**Task to complete**.
Below is a listing. Quote from it, exactly, the lines from the one containing "(320, 218) = (296, 263): none" down to the one containing "(474, 204) = (140, 221): grey", both ends included, and nothing else.

**Entries provided**.
++++++++++
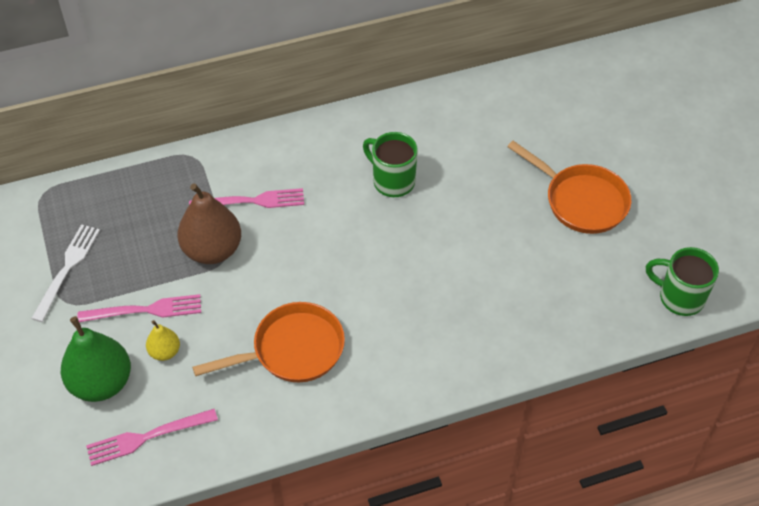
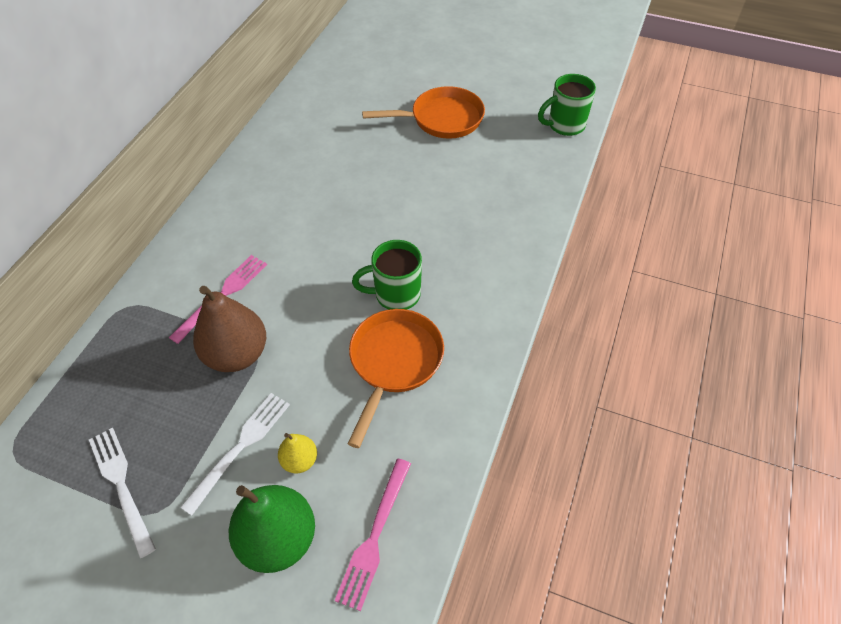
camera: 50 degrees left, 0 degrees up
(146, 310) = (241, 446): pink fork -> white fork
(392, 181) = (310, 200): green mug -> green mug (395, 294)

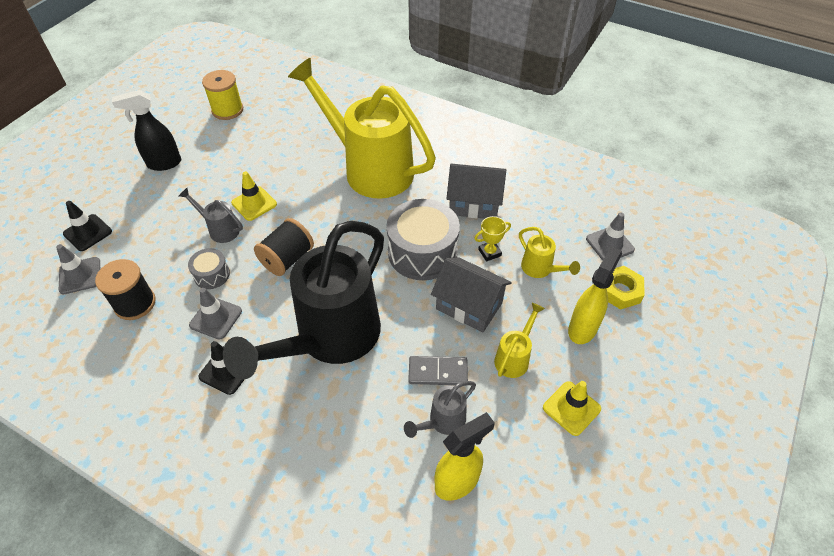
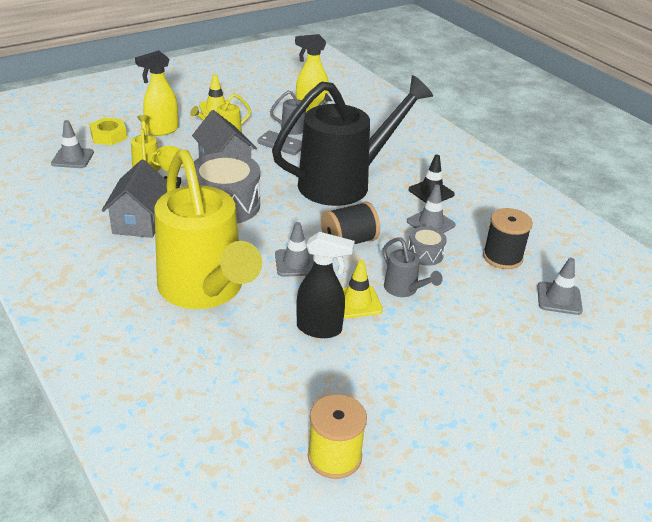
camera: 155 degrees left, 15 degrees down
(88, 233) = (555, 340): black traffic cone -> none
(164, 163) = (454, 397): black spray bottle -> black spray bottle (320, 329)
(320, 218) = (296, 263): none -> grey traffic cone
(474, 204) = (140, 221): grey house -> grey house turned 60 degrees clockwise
++++++++++
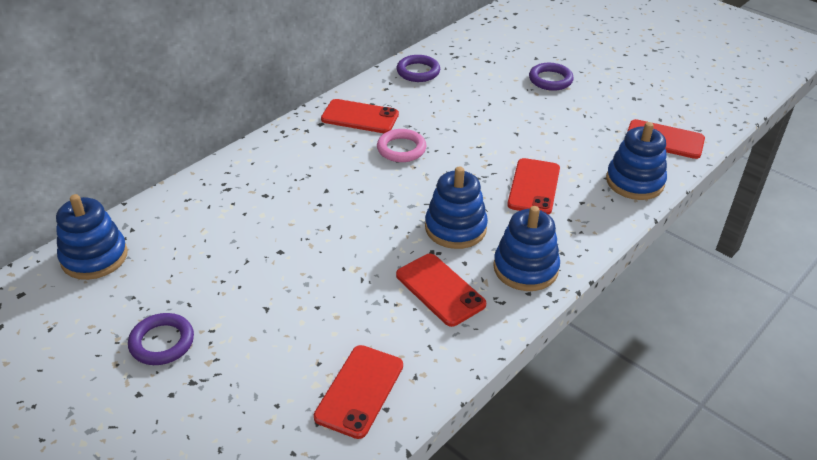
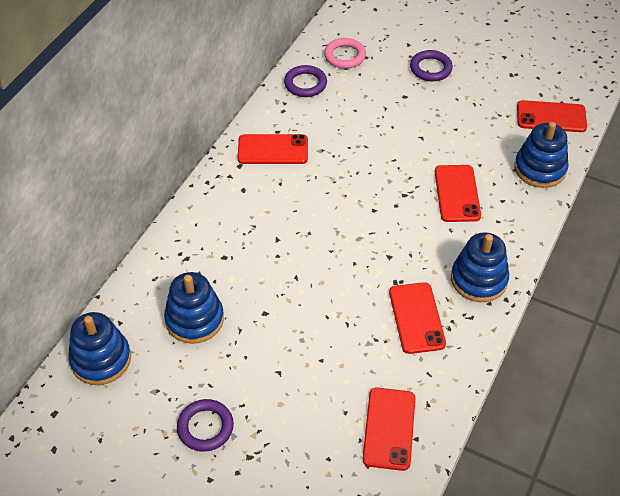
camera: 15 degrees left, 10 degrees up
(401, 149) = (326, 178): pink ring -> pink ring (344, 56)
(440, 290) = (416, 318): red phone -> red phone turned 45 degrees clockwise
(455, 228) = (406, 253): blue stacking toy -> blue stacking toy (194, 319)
++++++++++
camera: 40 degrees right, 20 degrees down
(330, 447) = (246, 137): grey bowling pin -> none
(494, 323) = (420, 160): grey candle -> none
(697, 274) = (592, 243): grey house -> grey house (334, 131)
++++++++++
**Exercise output**.
(320, 218) = (296, 263): none -> grey traffic cone
(474, 204) = (140, 221): grey house -> grey house turned 60 degrees clockwise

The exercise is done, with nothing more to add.